What's wanted is each entry repeated verbatim, minus its images.

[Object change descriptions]
++++

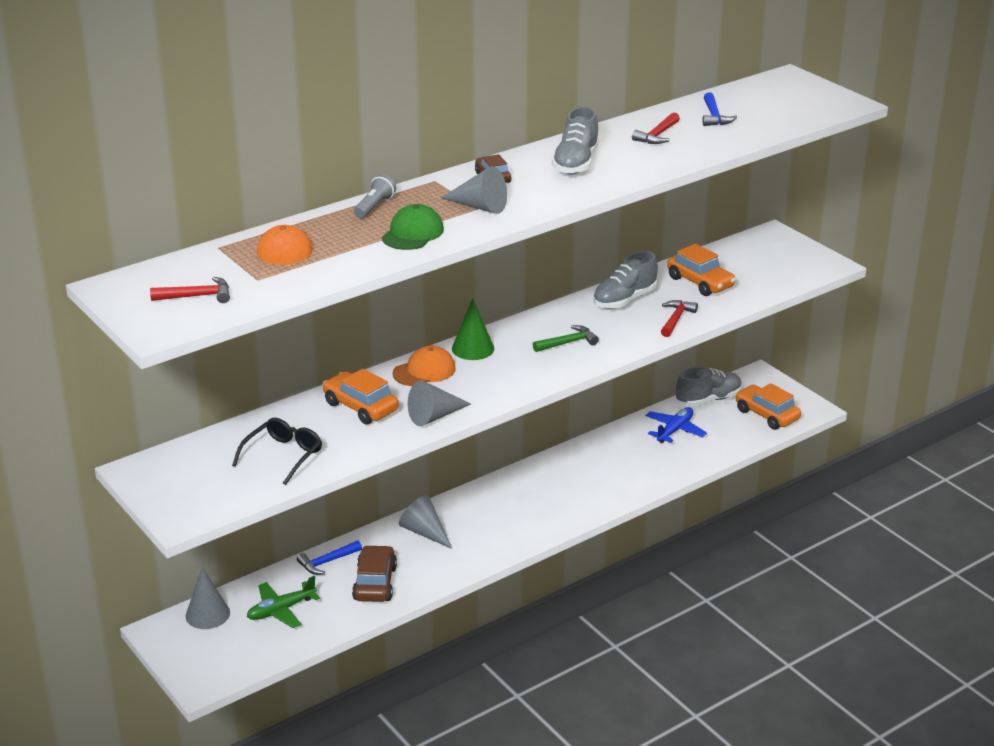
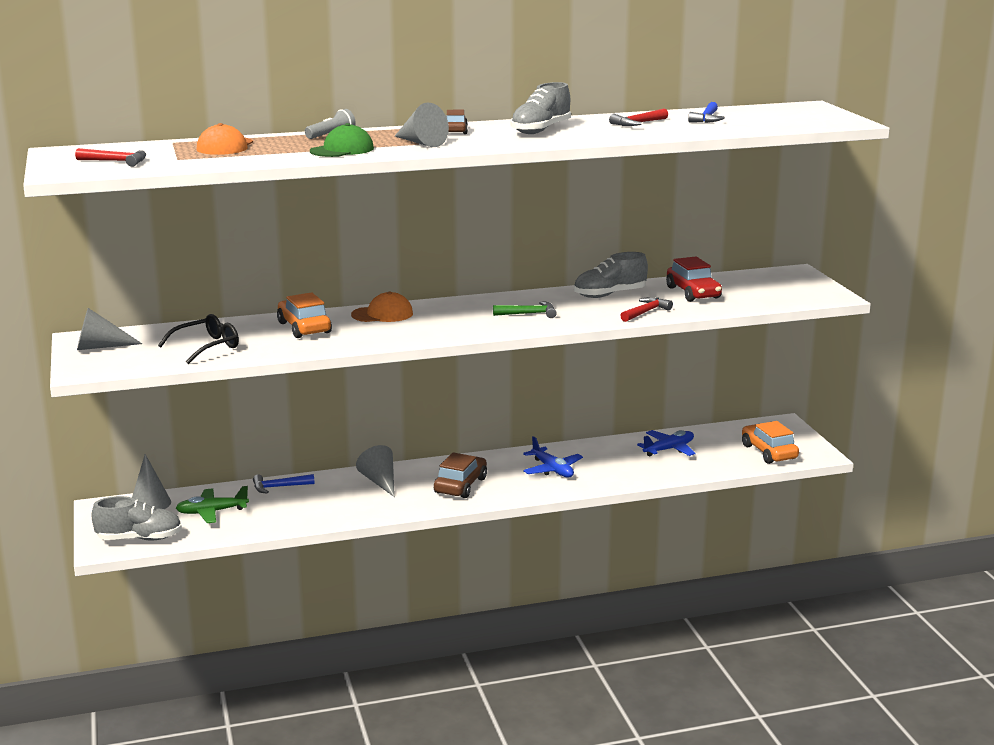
camera: 20 degrees right, 10 degrees down
(375, 583) = (307, 508): brown car -> brown car (461, 485)
(434, 416) = (361, 341): grey cone -> grey cone (100, 347)
(473, 348) = (439, 306): green cone -> none
(582, 480) = (552, 469): none -> blue plane
(700, 282) = (693, 293): orange car -> red car
(708, 399) = (719, 433): grey shoe -> grey shoe (139, 538)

++++

SOLVED EXERCISE:
camera: 20 degrees right, 10 degrees down
(375, 583) = (307, 508): brown car -> brown car (461, 485)
(434, 416) = (361, 341): grey cone -> grey cone (100, 347)
(473, 348) = (439, 306): green cone -> none
(582, 480) = (552, 469): none -> blue plane
(700, 282) = (693, 293): orange car -> red car
(708, 399) = (719, 433): grey shoe -> grey shoe (139, 538)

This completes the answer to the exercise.